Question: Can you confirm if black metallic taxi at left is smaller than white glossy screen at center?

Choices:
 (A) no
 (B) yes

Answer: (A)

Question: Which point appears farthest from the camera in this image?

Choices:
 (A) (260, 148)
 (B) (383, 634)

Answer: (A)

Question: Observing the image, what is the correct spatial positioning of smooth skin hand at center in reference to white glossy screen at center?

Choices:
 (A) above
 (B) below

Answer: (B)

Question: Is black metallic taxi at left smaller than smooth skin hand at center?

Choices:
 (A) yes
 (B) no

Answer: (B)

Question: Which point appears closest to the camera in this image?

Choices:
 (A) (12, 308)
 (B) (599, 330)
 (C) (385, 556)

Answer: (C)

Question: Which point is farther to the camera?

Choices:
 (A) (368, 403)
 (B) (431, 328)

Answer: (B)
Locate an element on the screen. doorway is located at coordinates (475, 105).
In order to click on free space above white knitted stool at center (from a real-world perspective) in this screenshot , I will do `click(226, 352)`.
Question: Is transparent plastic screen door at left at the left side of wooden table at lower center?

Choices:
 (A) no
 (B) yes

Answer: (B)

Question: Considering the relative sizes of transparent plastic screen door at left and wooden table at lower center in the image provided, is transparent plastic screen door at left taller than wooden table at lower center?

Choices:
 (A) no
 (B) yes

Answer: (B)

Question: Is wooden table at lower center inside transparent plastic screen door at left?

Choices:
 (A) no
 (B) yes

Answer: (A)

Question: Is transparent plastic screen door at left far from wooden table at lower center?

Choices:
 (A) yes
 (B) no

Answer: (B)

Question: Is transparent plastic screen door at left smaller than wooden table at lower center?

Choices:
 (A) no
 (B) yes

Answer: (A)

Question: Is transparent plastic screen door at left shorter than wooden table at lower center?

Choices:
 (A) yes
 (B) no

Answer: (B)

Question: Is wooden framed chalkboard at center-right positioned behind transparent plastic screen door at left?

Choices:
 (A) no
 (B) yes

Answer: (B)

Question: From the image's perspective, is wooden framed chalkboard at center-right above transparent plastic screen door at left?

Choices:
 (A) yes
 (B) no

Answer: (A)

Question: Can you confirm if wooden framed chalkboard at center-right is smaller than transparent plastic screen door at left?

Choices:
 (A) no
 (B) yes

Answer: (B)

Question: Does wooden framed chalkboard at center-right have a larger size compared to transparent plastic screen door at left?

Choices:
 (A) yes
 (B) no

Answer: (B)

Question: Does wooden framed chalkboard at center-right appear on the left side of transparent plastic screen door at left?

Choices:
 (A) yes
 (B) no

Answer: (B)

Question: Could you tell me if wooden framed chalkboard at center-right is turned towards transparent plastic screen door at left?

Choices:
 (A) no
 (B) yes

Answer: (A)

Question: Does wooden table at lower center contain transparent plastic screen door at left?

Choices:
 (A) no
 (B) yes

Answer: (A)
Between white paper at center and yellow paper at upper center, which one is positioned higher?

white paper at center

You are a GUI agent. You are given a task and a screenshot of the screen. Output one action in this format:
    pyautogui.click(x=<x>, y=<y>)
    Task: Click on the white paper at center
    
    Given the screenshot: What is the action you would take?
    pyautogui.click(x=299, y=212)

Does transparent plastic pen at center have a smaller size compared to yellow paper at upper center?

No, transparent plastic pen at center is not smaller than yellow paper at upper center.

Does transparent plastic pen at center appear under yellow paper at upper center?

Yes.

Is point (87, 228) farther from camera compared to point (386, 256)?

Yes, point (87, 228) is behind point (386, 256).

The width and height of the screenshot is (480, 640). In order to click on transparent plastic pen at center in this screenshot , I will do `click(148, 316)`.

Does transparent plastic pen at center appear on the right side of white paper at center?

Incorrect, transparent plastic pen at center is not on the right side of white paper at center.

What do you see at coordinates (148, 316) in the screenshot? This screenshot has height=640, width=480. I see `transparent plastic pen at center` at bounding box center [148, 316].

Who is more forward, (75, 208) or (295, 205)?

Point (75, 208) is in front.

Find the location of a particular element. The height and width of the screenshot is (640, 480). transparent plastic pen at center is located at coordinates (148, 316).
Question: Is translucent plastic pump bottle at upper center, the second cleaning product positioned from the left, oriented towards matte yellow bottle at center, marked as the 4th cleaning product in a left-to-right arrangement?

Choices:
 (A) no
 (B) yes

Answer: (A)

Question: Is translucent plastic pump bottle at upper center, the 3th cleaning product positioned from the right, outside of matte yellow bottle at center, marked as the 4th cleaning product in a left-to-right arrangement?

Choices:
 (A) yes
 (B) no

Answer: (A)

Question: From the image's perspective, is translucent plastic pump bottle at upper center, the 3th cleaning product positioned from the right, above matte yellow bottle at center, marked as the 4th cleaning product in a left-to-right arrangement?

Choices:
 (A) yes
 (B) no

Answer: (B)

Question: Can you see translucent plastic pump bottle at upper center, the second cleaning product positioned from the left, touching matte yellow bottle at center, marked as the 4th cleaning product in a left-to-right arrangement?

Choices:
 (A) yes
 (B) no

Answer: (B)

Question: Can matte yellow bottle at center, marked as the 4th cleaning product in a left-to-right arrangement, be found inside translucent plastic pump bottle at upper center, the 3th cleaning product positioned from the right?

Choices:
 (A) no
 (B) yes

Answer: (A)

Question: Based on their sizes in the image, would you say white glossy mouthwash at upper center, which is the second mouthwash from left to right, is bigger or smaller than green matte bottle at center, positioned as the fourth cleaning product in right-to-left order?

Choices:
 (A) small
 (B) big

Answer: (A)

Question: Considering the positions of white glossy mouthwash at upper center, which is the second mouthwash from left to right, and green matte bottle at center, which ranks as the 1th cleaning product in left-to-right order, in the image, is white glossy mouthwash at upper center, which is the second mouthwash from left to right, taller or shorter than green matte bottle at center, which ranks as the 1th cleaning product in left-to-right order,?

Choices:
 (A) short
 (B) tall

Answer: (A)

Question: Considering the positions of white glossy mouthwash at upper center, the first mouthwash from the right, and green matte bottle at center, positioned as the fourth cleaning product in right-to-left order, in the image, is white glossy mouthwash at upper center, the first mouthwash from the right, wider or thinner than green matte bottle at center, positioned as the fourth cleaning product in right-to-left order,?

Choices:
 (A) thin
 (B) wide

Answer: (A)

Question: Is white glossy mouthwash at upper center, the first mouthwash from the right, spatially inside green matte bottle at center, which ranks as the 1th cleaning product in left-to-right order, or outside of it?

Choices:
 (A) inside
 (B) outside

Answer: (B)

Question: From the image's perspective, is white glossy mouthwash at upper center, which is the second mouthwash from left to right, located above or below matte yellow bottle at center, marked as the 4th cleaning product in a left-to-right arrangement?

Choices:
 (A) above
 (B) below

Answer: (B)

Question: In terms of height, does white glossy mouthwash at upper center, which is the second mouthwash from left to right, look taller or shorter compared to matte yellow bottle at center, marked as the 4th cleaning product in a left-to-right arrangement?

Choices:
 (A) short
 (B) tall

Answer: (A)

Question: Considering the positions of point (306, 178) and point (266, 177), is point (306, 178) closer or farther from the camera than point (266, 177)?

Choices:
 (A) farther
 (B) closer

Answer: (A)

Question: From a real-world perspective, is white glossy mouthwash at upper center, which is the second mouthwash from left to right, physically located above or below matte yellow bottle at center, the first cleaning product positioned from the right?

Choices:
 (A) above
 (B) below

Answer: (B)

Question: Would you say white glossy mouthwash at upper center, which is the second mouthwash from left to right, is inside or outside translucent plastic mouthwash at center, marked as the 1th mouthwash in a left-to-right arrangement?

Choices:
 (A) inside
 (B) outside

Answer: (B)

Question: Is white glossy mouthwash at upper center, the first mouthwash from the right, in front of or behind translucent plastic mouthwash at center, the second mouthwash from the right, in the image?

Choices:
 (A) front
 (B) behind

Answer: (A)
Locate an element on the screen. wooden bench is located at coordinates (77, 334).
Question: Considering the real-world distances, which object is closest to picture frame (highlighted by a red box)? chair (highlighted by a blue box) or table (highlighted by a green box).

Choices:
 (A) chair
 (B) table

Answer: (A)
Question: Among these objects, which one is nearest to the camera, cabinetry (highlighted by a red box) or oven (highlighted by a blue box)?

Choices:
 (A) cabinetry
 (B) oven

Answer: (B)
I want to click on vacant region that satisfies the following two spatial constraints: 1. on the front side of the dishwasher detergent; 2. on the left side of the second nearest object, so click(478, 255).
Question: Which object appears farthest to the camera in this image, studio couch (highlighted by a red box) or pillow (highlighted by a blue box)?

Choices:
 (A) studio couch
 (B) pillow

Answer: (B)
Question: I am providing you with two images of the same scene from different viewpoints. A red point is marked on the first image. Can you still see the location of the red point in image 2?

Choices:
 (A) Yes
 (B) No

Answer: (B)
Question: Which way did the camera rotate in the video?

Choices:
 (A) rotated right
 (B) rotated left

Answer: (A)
^^^^^^^^
> **Work to complete**: Please count how many lines of the items above contain the string "studio", treating uppercase and lowercase as different, and reply with that number alone.

> **Task result**: 2